| Assignment |
Look below for the line containing "C6: 220pF (+24V, AOUT) -> 220pF (AGND, AOUT)". Reproduce it and every line after it exactly, and nothing more.

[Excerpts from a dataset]
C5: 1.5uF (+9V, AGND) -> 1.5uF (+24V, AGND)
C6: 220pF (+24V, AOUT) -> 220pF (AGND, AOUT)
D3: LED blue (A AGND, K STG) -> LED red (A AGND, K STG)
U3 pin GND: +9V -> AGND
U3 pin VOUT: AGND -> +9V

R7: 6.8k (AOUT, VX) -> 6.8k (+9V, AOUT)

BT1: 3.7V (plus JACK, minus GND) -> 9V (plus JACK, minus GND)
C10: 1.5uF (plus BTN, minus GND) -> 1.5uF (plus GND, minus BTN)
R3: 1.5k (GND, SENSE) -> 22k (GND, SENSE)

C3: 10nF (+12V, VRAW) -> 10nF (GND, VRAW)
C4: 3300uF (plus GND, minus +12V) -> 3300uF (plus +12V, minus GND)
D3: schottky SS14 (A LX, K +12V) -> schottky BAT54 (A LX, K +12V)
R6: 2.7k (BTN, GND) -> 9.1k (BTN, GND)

| Solution below |
C6: 220pF (+24V, AOUT) -> 220pF (AGND, AOUT)
D3: LED blue (A AGND, K STG) -> LED red (A AGND, K STG)
U3 pin GND: +9V -> AGND
U3 pin VOUT: AGND -> +9V

R7: 6.8k (AOUT, VX) -> 6.8k (+9V, AOUT)

BT1: 3.7V (plus JACK, minus GND) -> 9V (plus JACK, minus GND)
C10: 1.5uF (plus BTN, minus GND) -> 1.5uF (plus GND, minus BTN)
R3: 1.5k (GND, SENSE) -> 22k (GND, SENSE)

C3: 10nF (+12V, VRAW) -> 10nF (GND, VRAW)
C4: 3300uF (plus GND, minus +12V) -> 3300uF (plus +12V, minus GND)
D3: schottky SS14 (A LX, K +12V) -> schottky BAT54 (A LX, K +12V)
R6: 2.7k (BTN, GND) -> 9.1k (BTN, GND)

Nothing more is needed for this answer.